*Task description:* Reproduce all of the data exactly as written.

━━━━━━━━━━━━━━━━━━━━━━━━━━━━━━

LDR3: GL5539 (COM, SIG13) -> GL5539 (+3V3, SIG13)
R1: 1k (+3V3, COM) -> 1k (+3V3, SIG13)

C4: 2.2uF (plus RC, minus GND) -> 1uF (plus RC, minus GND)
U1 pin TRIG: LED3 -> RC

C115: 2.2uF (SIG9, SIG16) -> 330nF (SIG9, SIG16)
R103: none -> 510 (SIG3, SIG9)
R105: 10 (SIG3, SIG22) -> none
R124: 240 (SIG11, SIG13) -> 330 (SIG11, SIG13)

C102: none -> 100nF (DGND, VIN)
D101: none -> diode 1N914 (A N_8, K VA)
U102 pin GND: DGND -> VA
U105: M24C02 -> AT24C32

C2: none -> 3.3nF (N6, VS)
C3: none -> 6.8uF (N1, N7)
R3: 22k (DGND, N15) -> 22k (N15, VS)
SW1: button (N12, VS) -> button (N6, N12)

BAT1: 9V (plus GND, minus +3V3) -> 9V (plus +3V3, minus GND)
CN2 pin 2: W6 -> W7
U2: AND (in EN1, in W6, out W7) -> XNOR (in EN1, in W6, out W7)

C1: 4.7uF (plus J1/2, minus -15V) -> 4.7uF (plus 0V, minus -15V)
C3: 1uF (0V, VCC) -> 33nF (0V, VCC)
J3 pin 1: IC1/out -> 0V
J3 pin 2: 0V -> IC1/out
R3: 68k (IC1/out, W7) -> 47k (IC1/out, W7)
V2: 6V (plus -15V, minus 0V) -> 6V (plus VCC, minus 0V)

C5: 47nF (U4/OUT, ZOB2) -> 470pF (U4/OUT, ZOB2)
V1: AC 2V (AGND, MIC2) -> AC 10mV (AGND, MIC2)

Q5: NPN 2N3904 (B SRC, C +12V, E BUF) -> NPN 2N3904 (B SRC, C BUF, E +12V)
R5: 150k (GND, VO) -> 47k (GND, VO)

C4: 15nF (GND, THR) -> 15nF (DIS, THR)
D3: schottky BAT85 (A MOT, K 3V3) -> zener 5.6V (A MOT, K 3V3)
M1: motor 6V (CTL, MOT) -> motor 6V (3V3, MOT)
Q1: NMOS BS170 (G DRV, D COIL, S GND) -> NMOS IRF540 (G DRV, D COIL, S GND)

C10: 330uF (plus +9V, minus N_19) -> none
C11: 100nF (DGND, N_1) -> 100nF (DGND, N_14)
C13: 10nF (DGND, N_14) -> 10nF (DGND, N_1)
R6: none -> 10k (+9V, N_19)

━━━━━━━━━━━━━━━━━━━━━━━━━━━━━━

*Task output:*
LDR3: GL5539 (COM, SIG13) -> GL5539 (+3V3, SIG13)
R1: 1k (+3V3, COM) -> 1k (+3V3, SIG13)

C4: 2.2uF (plus RC, minus GND) -> 1uF (plus RC, minus GND)
U1 pin TRIG: LED3 -> RC

C115: 2.2uF (SIG9, SIG16) -> 330nF (SIG9, SIG16)
R103: none -> 510 (SIG3, SIG9)
R105: 10 (SIG3, SIG22) -> none
R124: 240 (SIG11, SIG13) -> 330 (SIG11, SIG13)

C102: none -> 100nF (DGND, VIN)
D101: none -> diode 1N914 (A N_8, K VA)
U102 pin GND: DGND -> VA
U105: M24C02 -> AT24C32

C2: none -> 3.3nF (N6, VS)
C3: none -> 6.8uF (N1, N7)
R3: 22k (DGND, N15) -> 22k (N15, VS)
SW1: button (N12, VS) -> button (N6, N12)

BAT1: 9V (plus GND, minus +3V3) -> 9V (plus +3V3, minus GND)
CN2 pin 2: W6 -> W7
U2: AND (in EN1, in W6, out W7) -> XNOR (in EN1, in W6, out W7)

C1: 4.7uF (plus J1/2, minus -15V) -> 4.7uF (plus 0V, minus -15V)
C3: 1uF (0V, VCC) -> 33nF (0V, VCC)
J3 pin 1: IC1/out -> 0V
J3 pin 2: 0V -> IC1/out
R3: 68k (IC1/out, W7) -> 47k (IC1/out, W7)
V2: 6V (plus -15V, minus 0V) -> 6V (plus VCC, minus 0V)

C5: 47nF (U4/OUT, ZOB2) -> 470pF (U4/OUT, ZOB2)
V1: AC 2V (AGND, MIC2) -> AC 10mV (AGND, MIC2)

Q5: NPN 2N3904 (B SRC, C +12V, E BUF) -> NPN 2N3904 (B SRC, C BUF, E +12V)
R5: 150k (GND, VO) -> 47k (GND, VO)

C4: 15nF (GND, THR) -> 15nF (DIS, THR)
D3: schottky BAT85 (A MOT, K 3V3) -> zener 5.6V (A MOT, K 3V3)
M1: motor 6V (CTL, MOT) -> motor 6V (3V3, MOT)
Q1: NMOS BS170 (G DRV, D COIL, S GND) -> NMOS IRF540 (G DRV, D COIL, S GND)

C10: 330uF (plus +9V, minus N_19) -> none
C11: 100nF (DGND, N_1) -> 100nF (DGND, N_14)
C13: 10nF (DGND, N_14) -> 10nF (DGND, N_1)
R6: none -> 10k (+9V, N_19)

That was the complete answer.